● **How to complete this task**: The whole listing that follows is to be restated word for word, images excluded.

● **Source data**:
****************************************
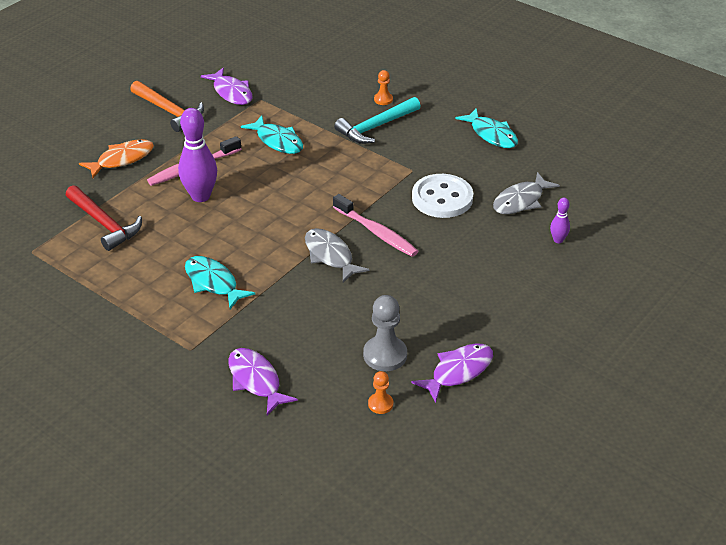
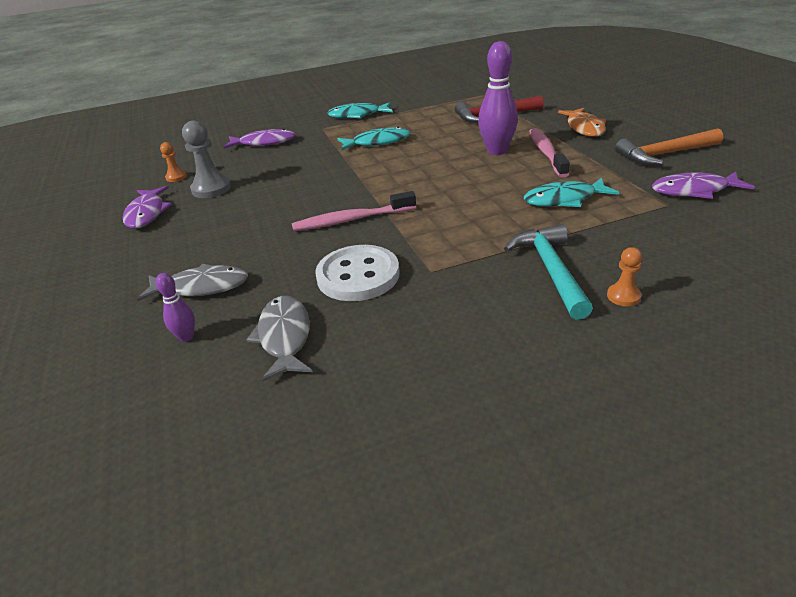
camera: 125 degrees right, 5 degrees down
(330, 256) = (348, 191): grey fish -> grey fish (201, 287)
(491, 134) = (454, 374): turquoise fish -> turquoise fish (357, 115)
****************************************
● **Finished exercise**:
camera: 125 degrees right, 5 degrees down
(330, 256) = (348, 191): grey fish -> grey fish (201, 287)
(491, 134) = (454, 374): turquoise fish -> turquoise fish (357, 115)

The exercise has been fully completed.